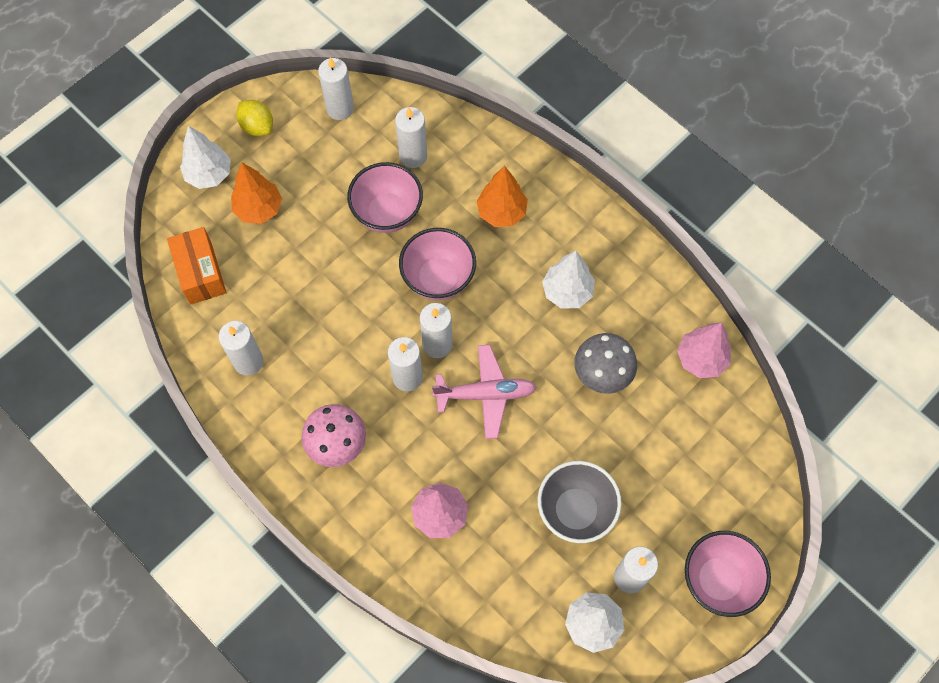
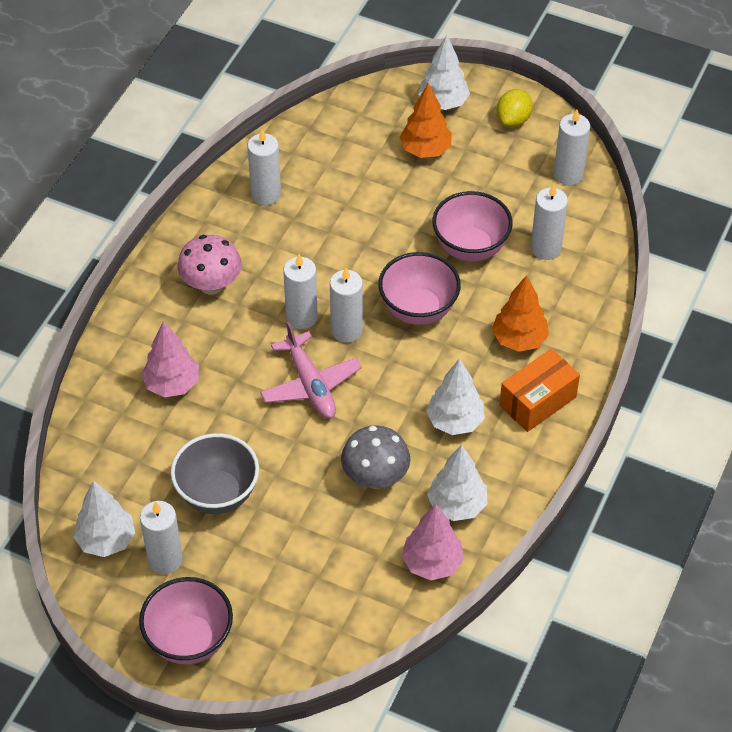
camera: 70 degrees right, 15 degrees down
(200, 273) = (338, 131): orange box -> orange box (537, 401)
(651, 320) = (457, 505): none -> white tree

- - - - -

- Your task
Omit every picture, then reproduce the rest of the listing exactly.

- Result
camera: 70 degrees right, 15 degrees down
(200, 273) = (338, 131): orange box -> orange box (537, 401)
(651, 320) = (457, 505): none -> white tree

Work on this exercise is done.